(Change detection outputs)
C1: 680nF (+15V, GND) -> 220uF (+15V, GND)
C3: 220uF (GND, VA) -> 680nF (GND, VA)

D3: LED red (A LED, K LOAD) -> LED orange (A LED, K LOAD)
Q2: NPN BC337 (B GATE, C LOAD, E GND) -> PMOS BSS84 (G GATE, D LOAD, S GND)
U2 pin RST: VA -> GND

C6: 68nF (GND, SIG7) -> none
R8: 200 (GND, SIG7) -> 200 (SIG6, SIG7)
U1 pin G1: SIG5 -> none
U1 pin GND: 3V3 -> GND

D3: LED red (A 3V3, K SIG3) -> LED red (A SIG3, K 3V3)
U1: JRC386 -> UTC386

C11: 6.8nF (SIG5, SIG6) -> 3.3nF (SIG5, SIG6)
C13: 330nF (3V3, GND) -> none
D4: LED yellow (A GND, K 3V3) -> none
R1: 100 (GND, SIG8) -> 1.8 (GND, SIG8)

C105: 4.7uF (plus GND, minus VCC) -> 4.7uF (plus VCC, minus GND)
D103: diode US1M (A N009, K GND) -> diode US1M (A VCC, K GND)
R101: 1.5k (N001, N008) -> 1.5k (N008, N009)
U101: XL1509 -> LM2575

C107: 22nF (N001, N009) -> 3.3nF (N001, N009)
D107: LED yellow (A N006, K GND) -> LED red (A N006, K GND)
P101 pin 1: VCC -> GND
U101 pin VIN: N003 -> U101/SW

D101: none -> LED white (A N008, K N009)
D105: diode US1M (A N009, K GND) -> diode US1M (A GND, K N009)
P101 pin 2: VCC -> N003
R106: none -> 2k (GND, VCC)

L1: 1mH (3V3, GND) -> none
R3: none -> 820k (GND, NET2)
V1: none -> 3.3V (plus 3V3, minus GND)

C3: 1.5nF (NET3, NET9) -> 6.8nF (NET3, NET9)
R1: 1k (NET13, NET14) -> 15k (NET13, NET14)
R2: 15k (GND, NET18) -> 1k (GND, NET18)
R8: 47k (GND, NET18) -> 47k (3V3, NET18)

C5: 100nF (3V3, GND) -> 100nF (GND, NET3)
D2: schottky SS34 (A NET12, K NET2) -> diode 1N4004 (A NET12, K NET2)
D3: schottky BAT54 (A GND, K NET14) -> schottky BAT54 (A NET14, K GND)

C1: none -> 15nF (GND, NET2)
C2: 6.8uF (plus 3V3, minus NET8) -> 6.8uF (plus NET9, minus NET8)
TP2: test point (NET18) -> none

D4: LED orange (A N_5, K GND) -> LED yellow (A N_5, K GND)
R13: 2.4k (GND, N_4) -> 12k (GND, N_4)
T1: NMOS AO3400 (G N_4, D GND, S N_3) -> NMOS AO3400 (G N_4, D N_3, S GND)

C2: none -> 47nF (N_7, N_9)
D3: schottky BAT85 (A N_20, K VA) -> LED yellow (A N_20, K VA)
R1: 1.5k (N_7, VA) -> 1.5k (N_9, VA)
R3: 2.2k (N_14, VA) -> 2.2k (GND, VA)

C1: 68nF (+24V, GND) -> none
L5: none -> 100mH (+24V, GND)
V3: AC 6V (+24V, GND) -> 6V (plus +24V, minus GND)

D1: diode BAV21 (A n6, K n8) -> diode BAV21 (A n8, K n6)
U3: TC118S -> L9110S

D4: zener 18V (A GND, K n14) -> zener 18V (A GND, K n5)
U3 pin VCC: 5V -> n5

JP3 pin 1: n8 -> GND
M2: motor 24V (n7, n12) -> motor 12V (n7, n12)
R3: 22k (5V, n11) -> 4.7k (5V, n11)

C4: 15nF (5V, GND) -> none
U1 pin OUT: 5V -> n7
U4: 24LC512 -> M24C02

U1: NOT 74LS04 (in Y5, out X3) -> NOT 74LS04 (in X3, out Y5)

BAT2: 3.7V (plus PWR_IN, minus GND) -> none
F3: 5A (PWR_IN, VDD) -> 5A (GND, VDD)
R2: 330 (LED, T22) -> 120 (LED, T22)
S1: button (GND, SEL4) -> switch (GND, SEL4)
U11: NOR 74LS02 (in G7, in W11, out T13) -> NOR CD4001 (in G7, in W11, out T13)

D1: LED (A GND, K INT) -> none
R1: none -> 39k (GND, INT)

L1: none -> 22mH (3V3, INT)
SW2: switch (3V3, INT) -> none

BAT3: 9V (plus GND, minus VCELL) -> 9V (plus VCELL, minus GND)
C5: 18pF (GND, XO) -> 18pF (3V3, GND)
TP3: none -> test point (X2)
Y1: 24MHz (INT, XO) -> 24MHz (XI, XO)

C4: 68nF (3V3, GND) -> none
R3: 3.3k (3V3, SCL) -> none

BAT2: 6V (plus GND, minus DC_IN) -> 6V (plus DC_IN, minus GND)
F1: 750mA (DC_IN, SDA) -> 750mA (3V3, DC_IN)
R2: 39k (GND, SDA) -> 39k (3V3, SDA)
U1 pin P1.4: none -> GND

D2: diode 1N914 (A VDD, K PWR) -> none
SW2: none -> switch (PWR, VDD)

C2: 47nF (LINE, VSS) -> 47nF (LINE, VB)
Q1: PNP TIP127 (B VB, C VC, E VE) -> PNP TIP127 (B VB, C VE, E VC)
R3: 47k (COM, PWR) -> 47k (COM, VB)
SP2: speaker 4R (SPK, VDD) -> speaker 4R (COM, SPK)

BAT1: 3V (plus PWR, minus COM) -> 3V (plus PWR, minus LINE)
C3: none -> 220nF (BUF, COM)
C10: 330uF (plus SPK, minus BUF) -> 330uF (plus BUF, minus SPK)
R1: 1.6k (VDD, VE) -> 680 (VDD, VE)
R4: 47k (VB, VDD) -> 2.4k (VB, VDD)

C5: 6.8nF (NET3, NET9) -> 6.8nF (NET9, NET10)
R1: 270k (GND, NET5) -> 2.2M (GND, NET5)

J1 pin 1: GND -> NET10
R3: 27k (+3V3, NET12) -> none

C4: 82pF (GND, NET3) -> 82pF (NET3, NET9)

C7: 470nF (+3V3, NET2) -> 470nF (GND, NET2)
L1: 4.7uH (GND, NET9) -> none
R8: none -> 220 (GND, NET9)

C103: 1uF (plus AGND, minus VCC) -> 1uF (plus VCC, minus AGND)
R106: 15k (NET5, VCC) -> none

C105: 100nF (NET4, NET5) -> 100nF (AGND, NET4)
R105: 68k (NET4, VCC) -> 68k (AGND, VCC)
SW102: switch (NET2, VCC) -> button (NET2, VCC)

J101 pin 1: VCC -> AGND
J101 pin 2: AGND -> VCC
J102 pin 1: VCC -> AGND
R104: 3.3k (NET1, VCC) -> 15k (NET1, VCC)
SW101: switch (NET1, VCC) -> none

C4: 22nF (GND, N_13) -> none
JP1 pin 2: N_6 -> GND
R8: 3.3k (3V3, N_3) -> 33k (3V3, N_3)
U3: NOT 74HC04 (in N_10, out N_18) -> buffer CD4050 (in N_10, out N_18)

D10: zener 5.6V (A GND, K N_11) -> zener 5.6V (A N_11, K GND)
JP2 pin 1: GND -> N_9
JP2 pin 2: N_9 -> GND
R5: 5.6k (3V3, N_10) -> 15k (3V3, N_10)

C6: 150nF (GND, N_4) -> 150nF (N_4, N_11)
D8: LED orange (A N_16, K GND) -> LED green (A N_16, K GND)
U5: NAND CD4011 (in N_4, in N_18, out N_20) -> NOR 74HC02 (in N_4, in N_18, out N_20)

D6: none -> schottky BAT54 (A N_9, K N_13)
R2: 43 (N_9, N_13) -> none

## Exercise description
Only the lines above starting at the one containing "R2: 15k (GND, NET18) -> 1k (GND, NET18)" and ending at the one containing "R3: 2.2k (N_14, VA) -> 2.2k (GND, VA)", both included, are to be returned, exactly as they read.

## Your solution
R2: 15k (GND, NET18) -> 1k (GND, NET18)
R8: 47k (GND, NET18) -> 47k (3V3, NET18)

C5: 100nF (3V3, GND) -> 100nF (GND, NET3)
D2: schottky SS34 (A NET12, K NET2) -> diode 1N4004 (A NET12, K NET2)
D3: schottky BAT54 (A GND, K NET14) -> schottky BAT54 (A NET14, K GND)

C1: none -> 15nF (GND, NET2)
C2: 6.8uF (plus 3V3, minus NET8) -> 6.8uF (plus NET9, minus NET8)
TP2: test point (NET18) -> none

D4: LED orange (A N_5, K GND) -> LED yellow (A N_5, K GND)
R13: 2.4k (GND, N_4) -> 12k (GND, N_4)
T1: NMOS AO3400 (G N_4, D GND, S N_3) -> NMOS AO3400 (G N_4, D N_3, S GND)

C2: none -> 47nF (N_7, N_9)
D3: schottky BAT85 (A N_20, K VA) -> LED yellow (A N_20, K VA)
R1: 1.5k (N_7, VA) -> 1.5k (N_9, VA)
R3: 2.2k (N_14, VA) -> 2.2k (GND, VA)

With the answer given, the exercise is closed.